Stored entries
__________

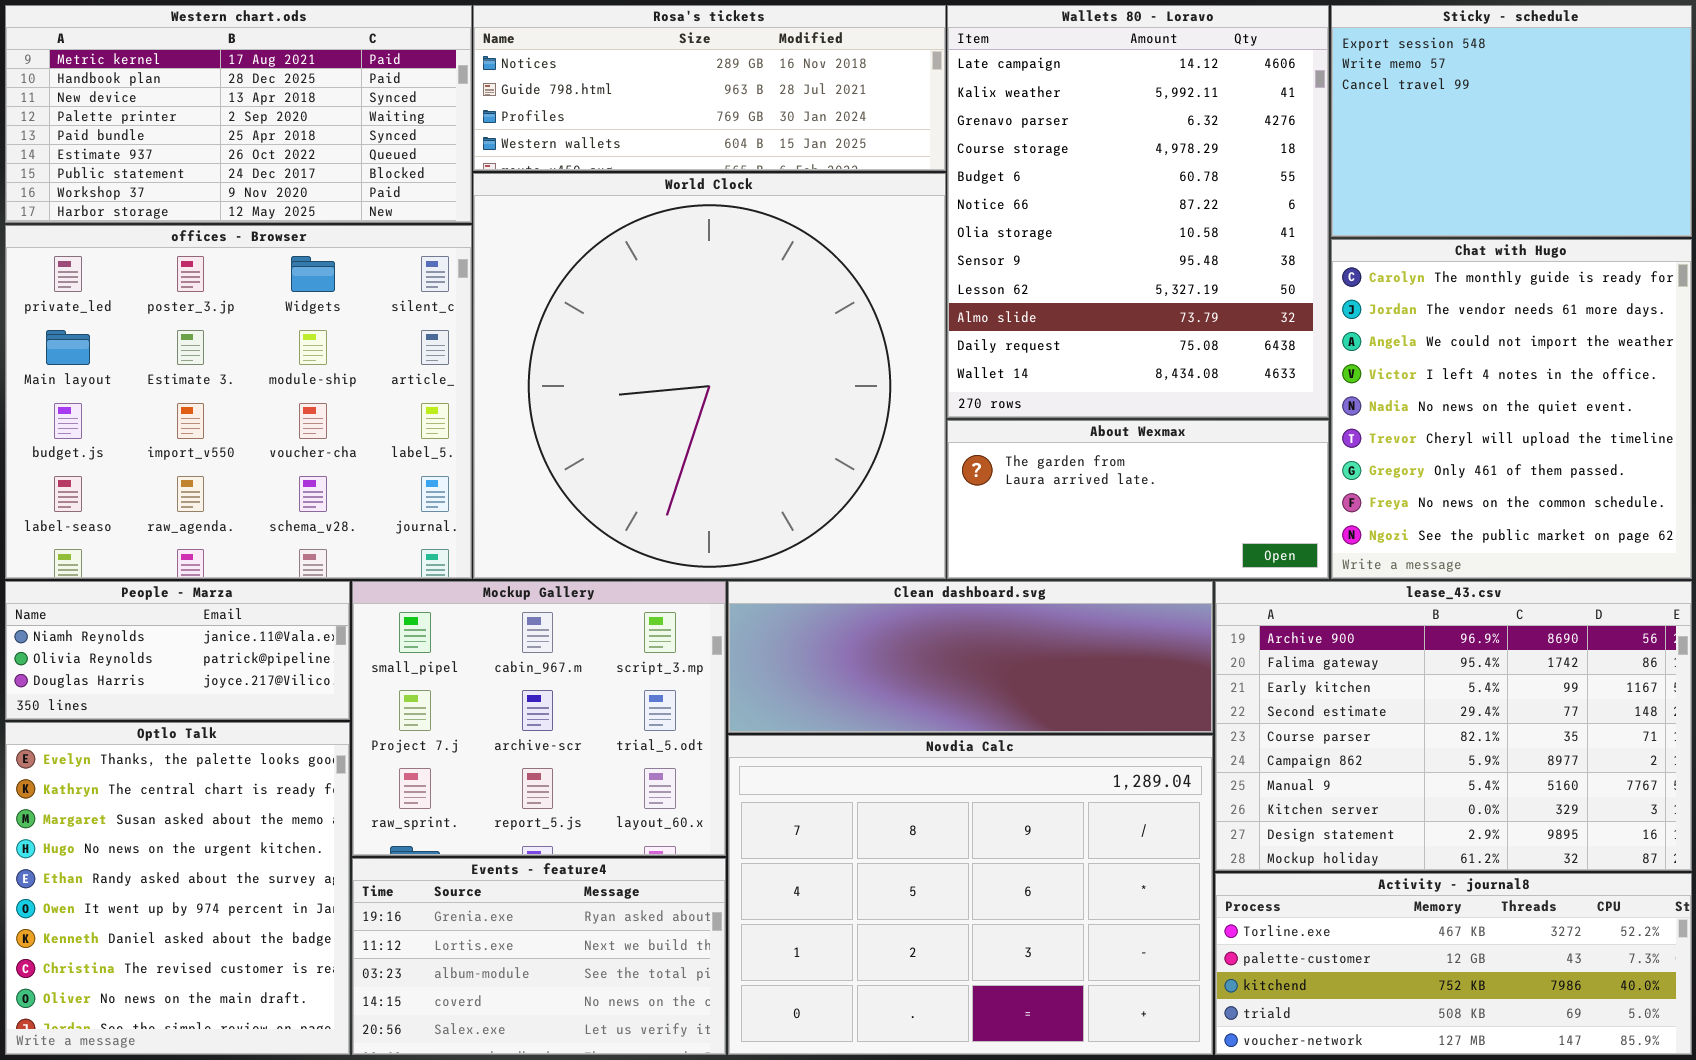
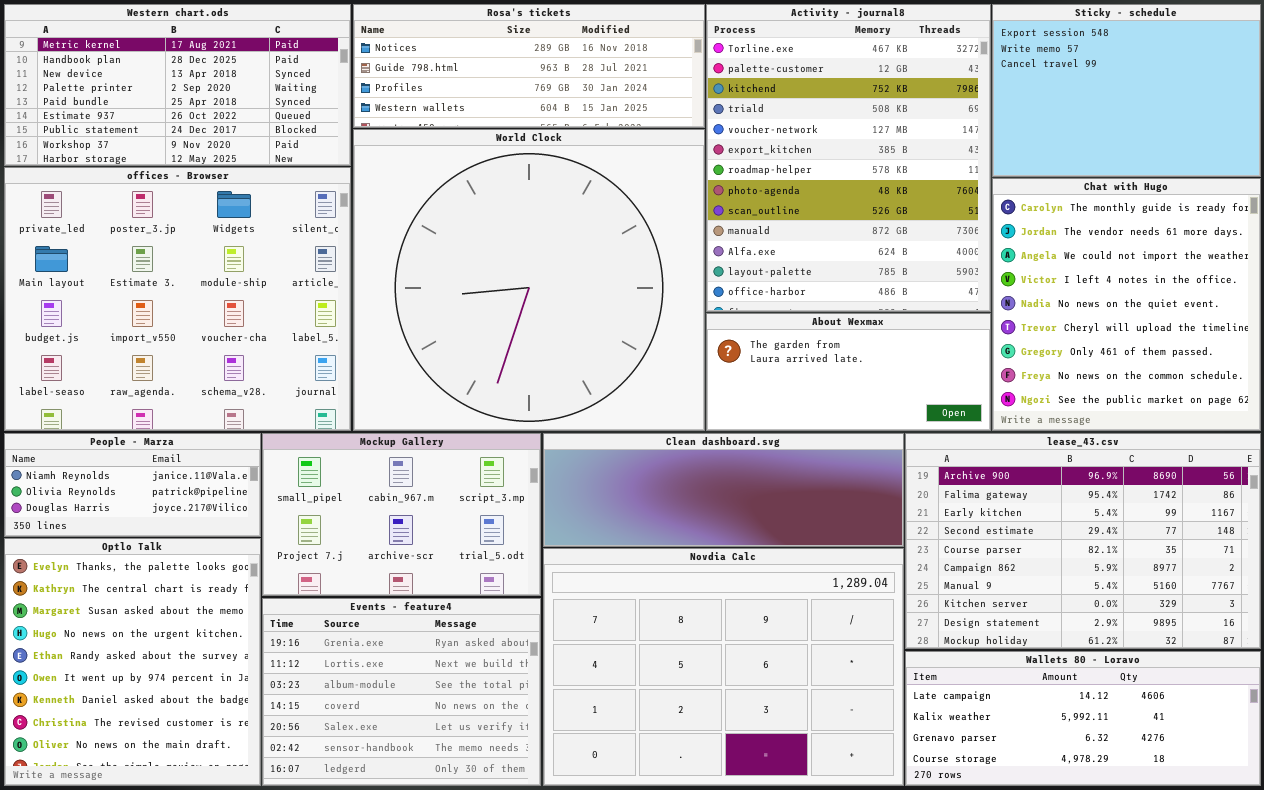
Wallets 80 - Loravo: [947,5,1329,418] -> [905,651,1261,786], moved, resized
Mockup Gallery: [352,581,726,856] -> [262,433,541,596], resized
Events - feature4: [352,858,726,1055] -> [262,598,541,786], resized
Activity - journal8: [1215,873,1692,1055] -> [706,4,991,312], moved, resized

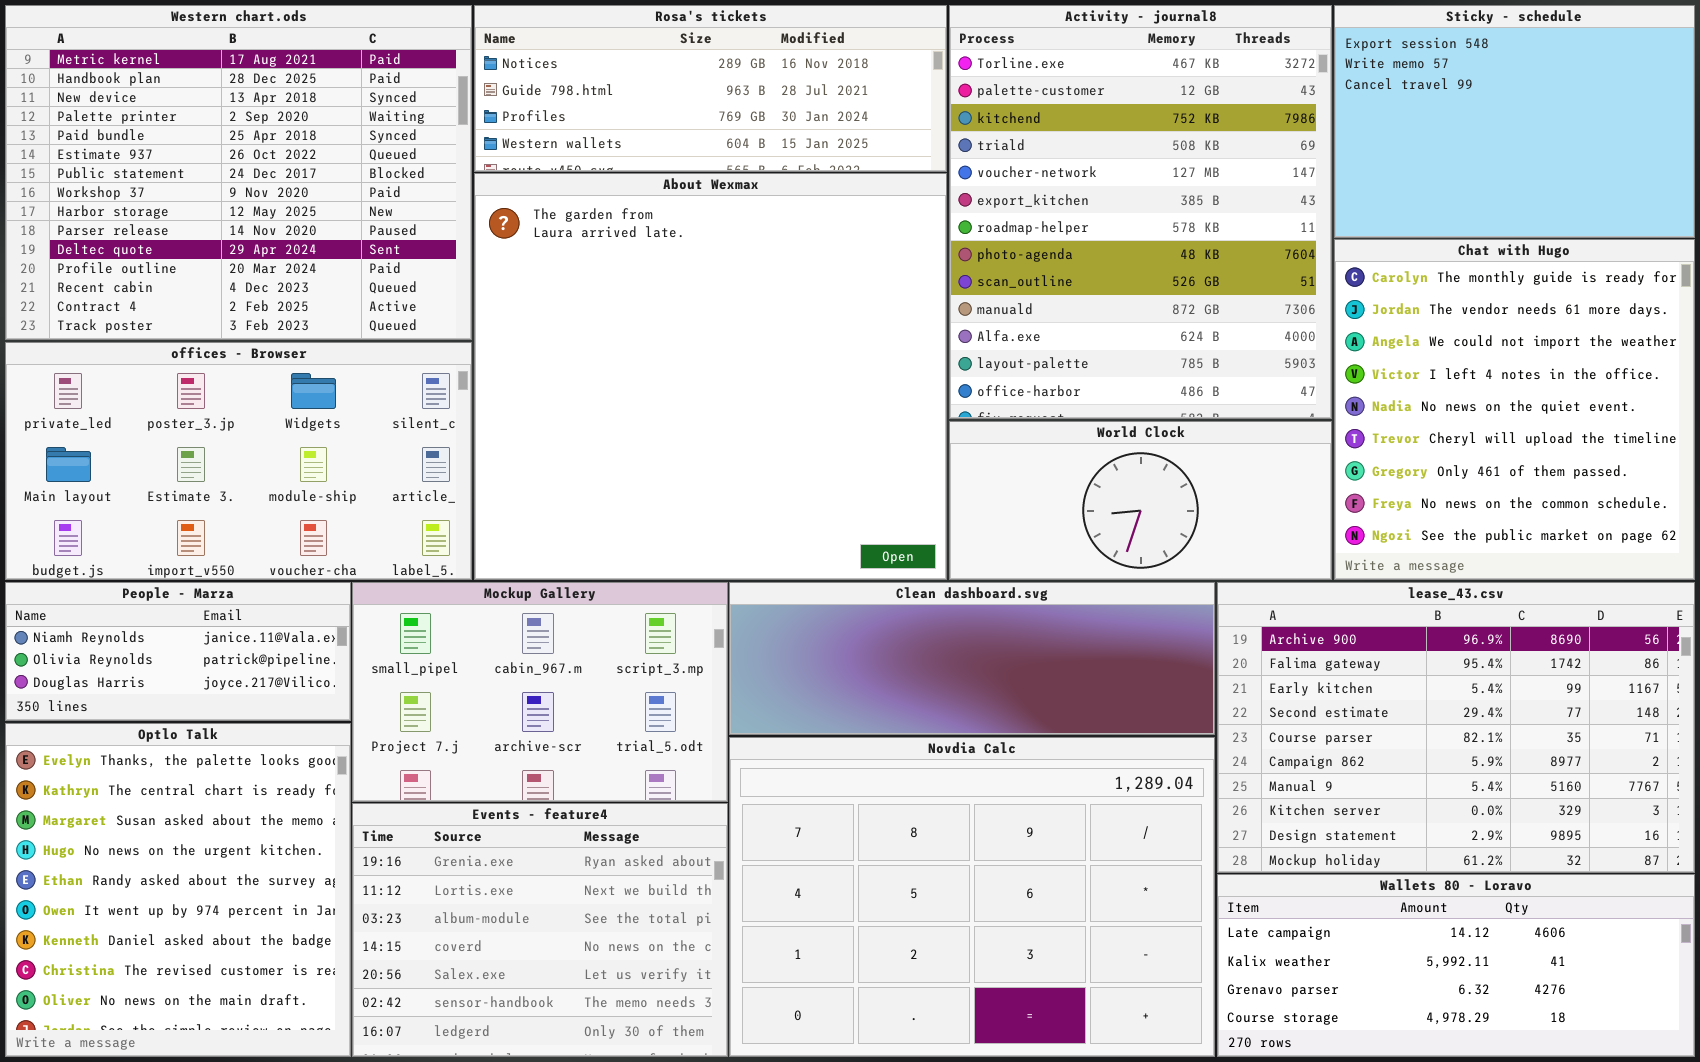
Western chart.ods: [4,4,351,166] -> [5,5,472,340], resized
World Clock: [353,129,705,431] -> [949,421,1332,580], moved, resized
offices - Browser: [4,167,351,431] -> [5,342,472,580], resized
About Wexmax: [706,313,991,431] -> [474,173,947,580], moved, resized

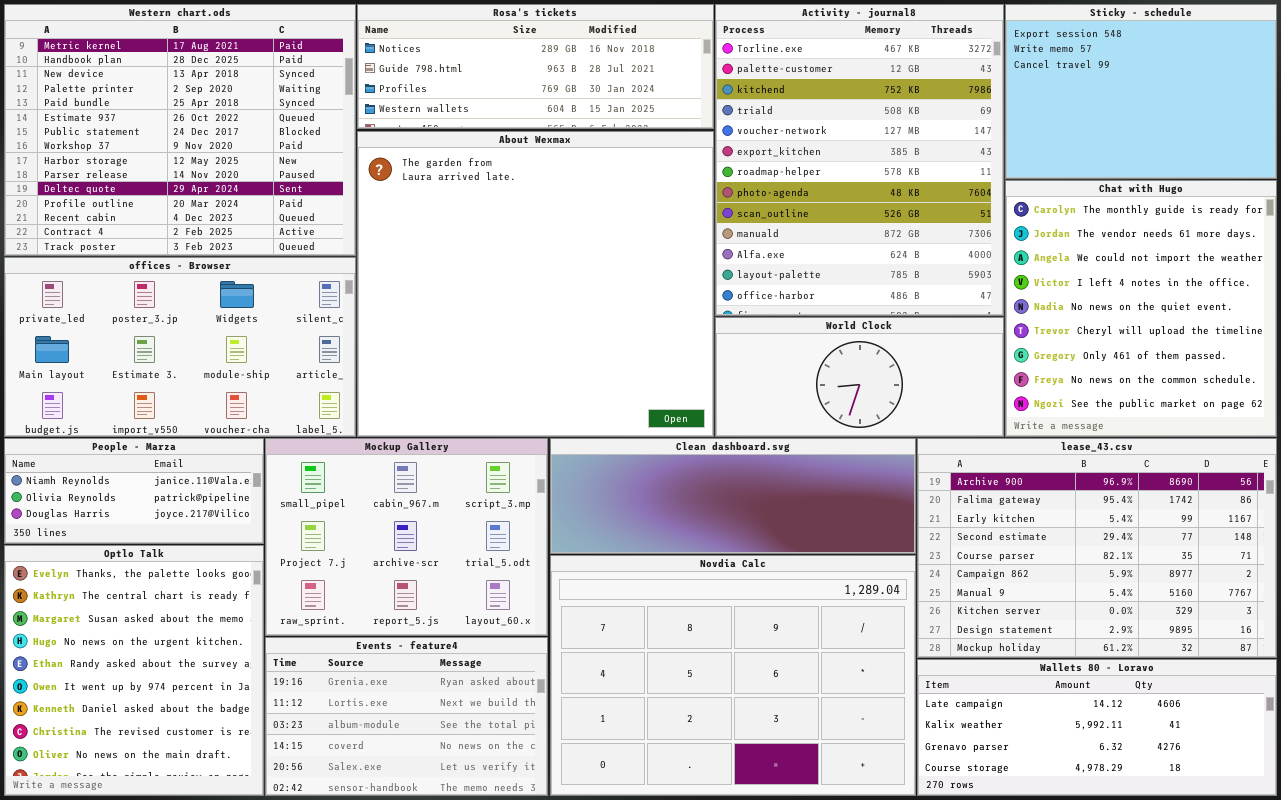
Mockup Gallery: [352,582,728,802] -> [265,438,548,636], resized
Events - feature4: [352,803,728,1057] -> [265,637,548,796], resized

__________

__Exercise goal__:
Every record, word for word, should be given back without its pictures.

__Answer to this task__:
Wallets 80 - Loravo: [947,5,1329,418] -> [905,651,1261,786], moved, resized
Mockup Gallery: [352,581,726,856] -> [262,433,541,596], resized
Events - feature4: [352,858,726,1055] -> [262,598,541,786], resized
Activity - journal8: [1215,873,1692,1055] -> [706,4,991,312], moved, resized

Western chart.ods: [4,4,351,166] -> [5,5,472,340], resized
World Clock: [353,129,705,431] -> [949,421,1332,580], moved, resized
offices - Browser: [4,167,351,431] -> [5,342,472,580], resized
About Wexmax: [706,313,991,431] -> [474,173,947,580], moved, resized

Mockup Gallery: [352,582,728,802] -> [265,438,548,636], resized
Events - feature4: [352,803,728,1057] -> [265,637,548,796], resized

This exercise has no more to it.